**YOUR TASK:** Lines holding the string "round" in the listing below are to be copied.

%%

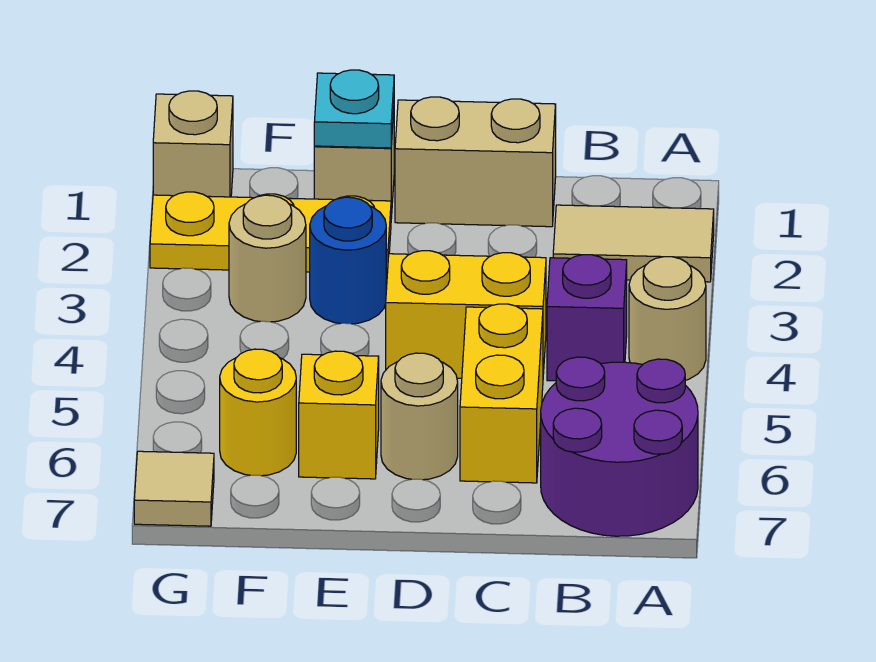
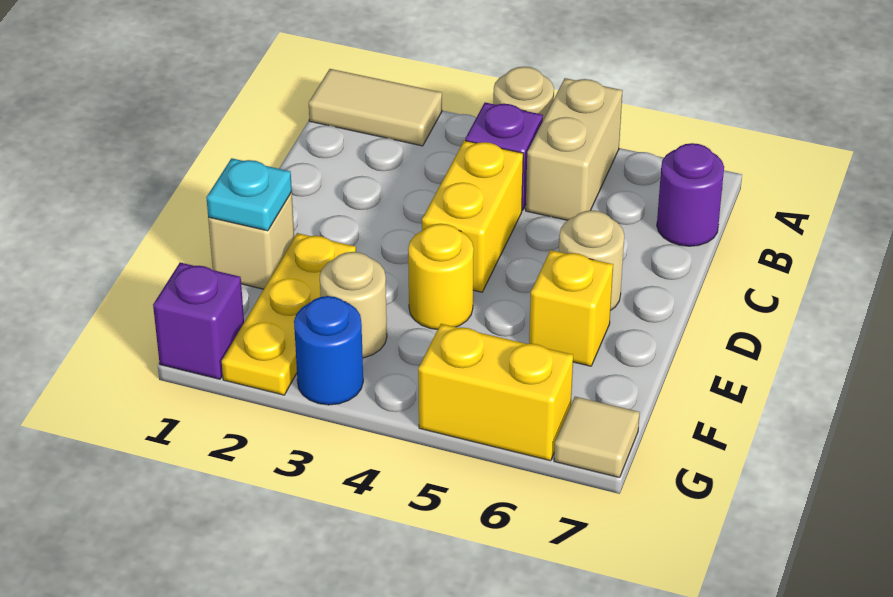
tan tile A2:B2 level 1 -> tan tile A1:A2 level 1
purple round brick A6:B7 level 1 -> purple round brick B7 level 1
tan brick C1:D1 level 1 -> tan brick A5:B5 level 1
yellow brick C5:C6 level 1 -> yellow brick G5:G6 level 1
blue round brick E3 level 1 -> blue round brick G3 level 1
yellow round brick F6 level 1 -> yellow round brick E4 level 1
tan brick G1 level 1 -> purple brick G1 level 1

%%

**FINAL ANSWER:**
purple round brick A6:B7 level 1 -> purple round brick B7 level 1
blue round brick E3 level 1 -> blue round brick G3 level 1
yellow round brick F6 level 1 -> yellow round brick E4 level 1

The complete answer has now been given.